▶ **Instructions for the task**
Could you output the listing that follows exactly, without its images?
= = = = = = =
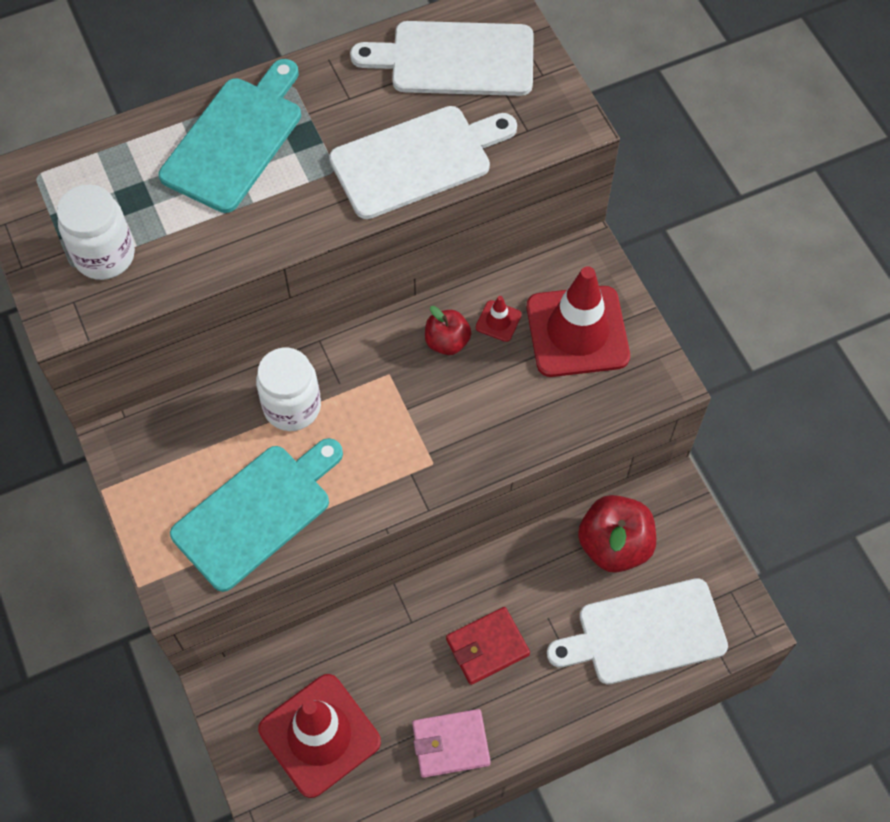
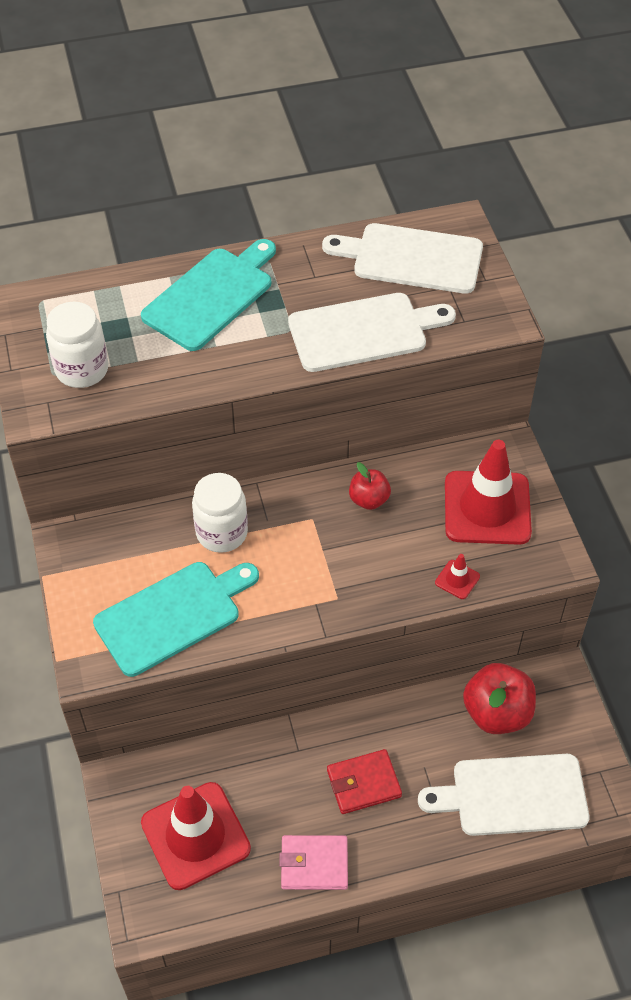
camera: 10 degrees right, 10 degrees down
(498, 321) = (417, 489): red traffic cone -> red traffic cone (457, 579)

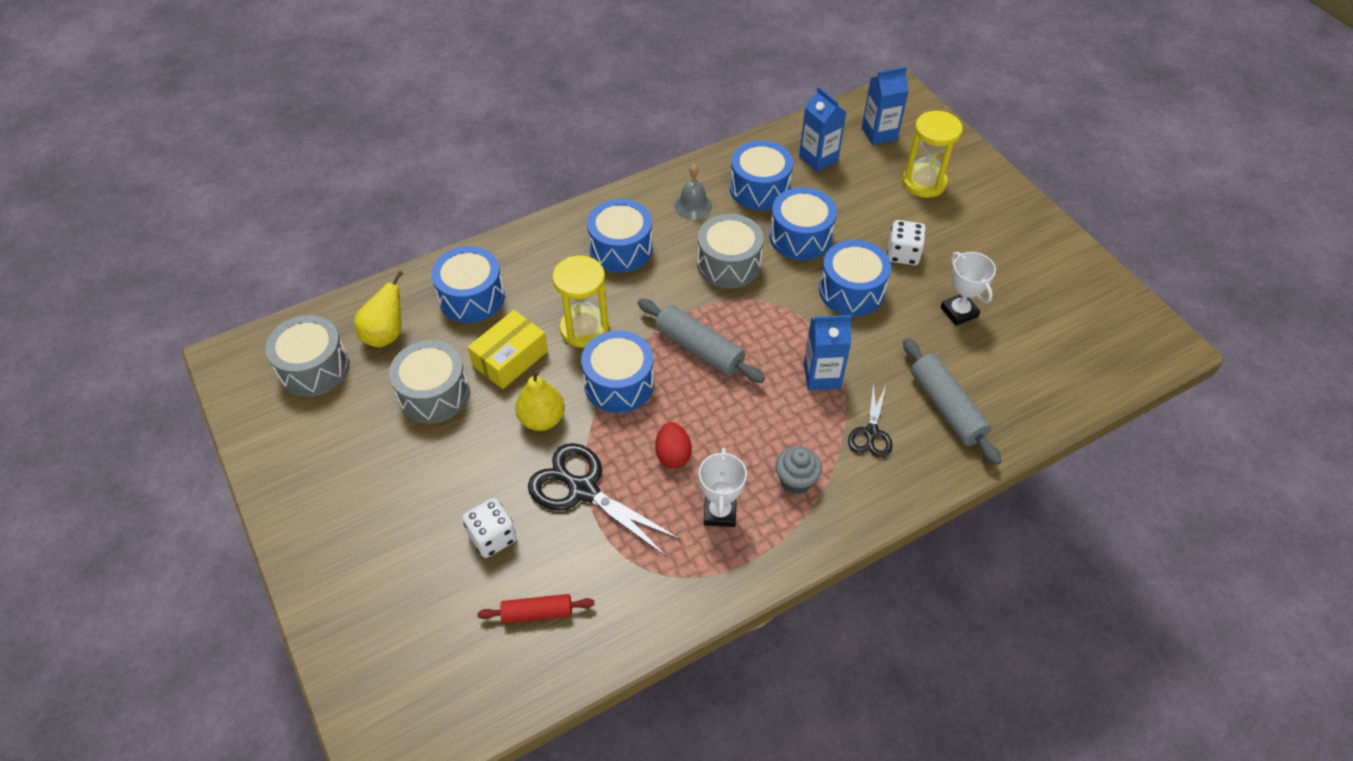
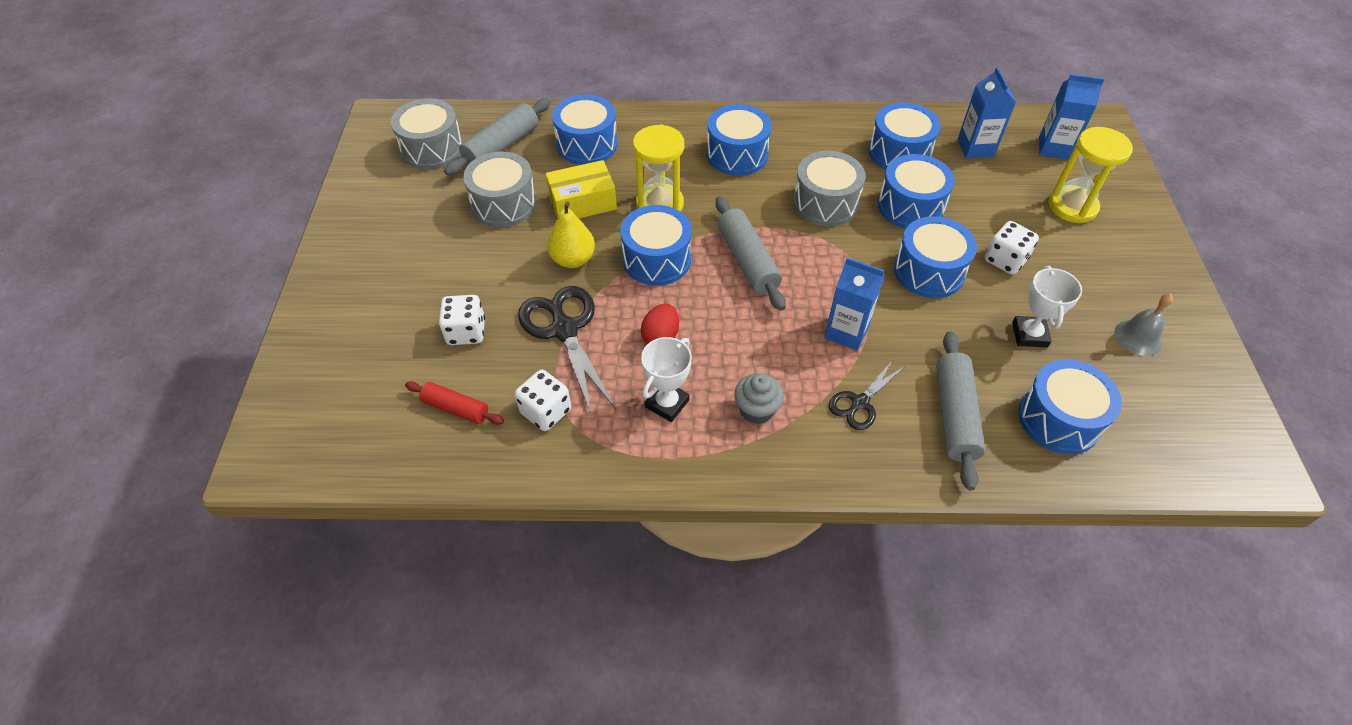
camera: 30 degrees right, 0 degrees up
(386, 335) = (501, 146): yellow pear -> grey rolling pin
(621, 573) = (546, 411): none -> white dice
(693, 206) = (826, 144): grey bell -> grey bell (1138, 337)
(1020, 374) = (1059, 419): none -> blue drum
= = = = = = =
▶ **Response area**
camera: 10 degrees right, 10 degrees down
(498, 321) = (417, 489): red traffic cone -> red traffic cone (457, 579)

camera: 30 degrees right, 0 degrees up
(386, 335) = (501, 146): yellow pear -> grey rolling pin
(621, 573) = (546, 411): none -> white dice
(693, 206) = (826, 144): grey bell -> grey bell (1138, 337)
(1020, 374) = (1059, 419): none -> blue drum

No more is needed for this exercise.